(Data begins)

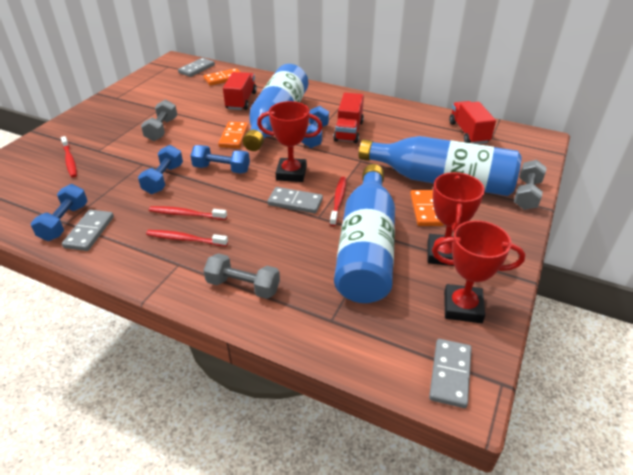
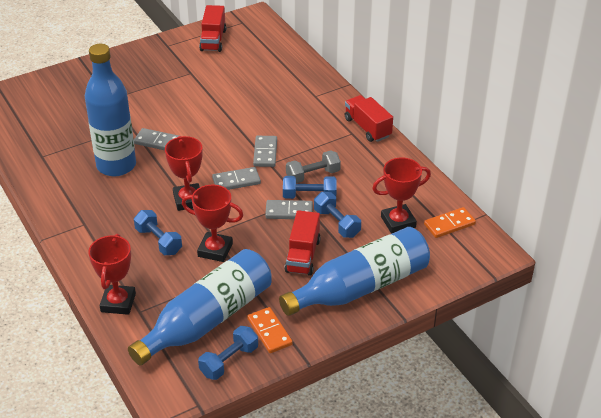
grey dumbbell: [141,99,177,141] [203,253,280,299] [514,160,547,210] = 3 -> [286,151,341,183] = 1
orange domino: [204,68,240,86] [218,121,249,148] [410,190,444,226] = 3 -> [247,307,293,353] [424,207,476,238] = 2
red toothbrush: [61,136,77,178] [146,230,228,247] [149,206,227,220] [330,177,346,226] = 4 -> none = 0
red trophy: [257,101,323,182] [428,172,485,266] [432,220,525,323] = 3 -> [88,234,136,315] [165,136,203,211] [182,185,244,262] [372,158,431,234] = 4

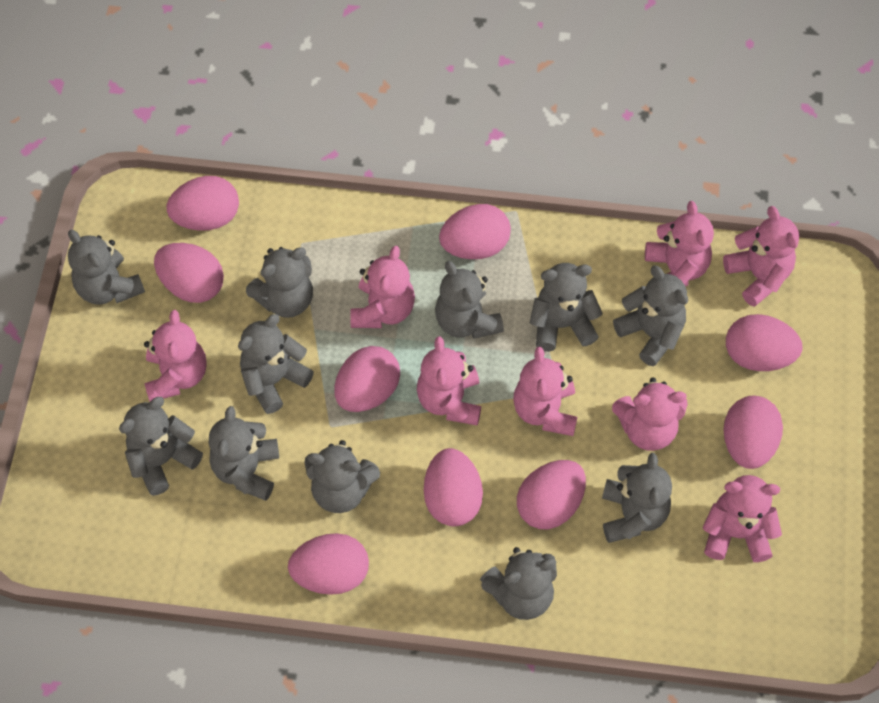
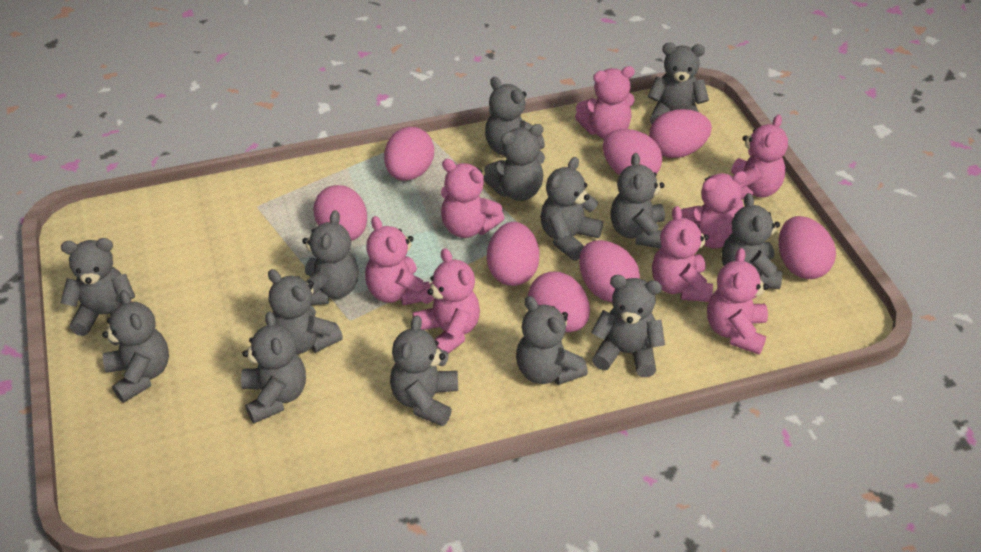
grey teddy bear: [68,230,145,305] [119,397,203,496] [209,406,279,501] [238,314,314,414] [246,247,313,318] [305,440,380,513] [435,261,504,339] [480,547,557,620] [530,263,603,352] [602,453,672,543] [613,266,688,366] = 11 -> [61,238,135,336] [102,290,169,403] [241,311,306,423] [268,269,343,354] [302,210,359,305] [390,315,458,426] [484,124,545,201] [485,77,545,156] [516,296,588,385] [540,157,603,261] [591,275,665,377] [610,153,665,249] [648,43,709,124] [722,193,782,289] = 14
pink egg: [154,243,224,303] [166,176,239,231] [288,533,369,595] [334,346,400,412] [424,448,483,526] [439,204,511,259] [517,460,586,529] [723,396,783,469] [726,314,803,371] = 9 -> [313,185,367,241] [384,127,434,181] [487,222,539,286] [528,272,590,332] [579,240,640,302] [603,129,662,175] [649,109,712,158] [779,216,836,279] = 8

(Data ends)

▶ [Problem statement]
Copy the records above exactly, beginning at the line that contains "red toothbrush: [61,136,77,178]" and stopping after the line that contains "red trophy: [257,101,323,182]".

▶ [Result below]
red toothbrush: [61,136,77,178] [146,230,228,247] [149,206,227,220] [330,177,346,226] = 4 -> none = 0
red trophy: [257,101,323,182] [428,172,485,266] [432,220,525,323] = 3 -> [88,234,136,315] [165,136,203,211] [182,185,244,262] [372,158,431,234] = 4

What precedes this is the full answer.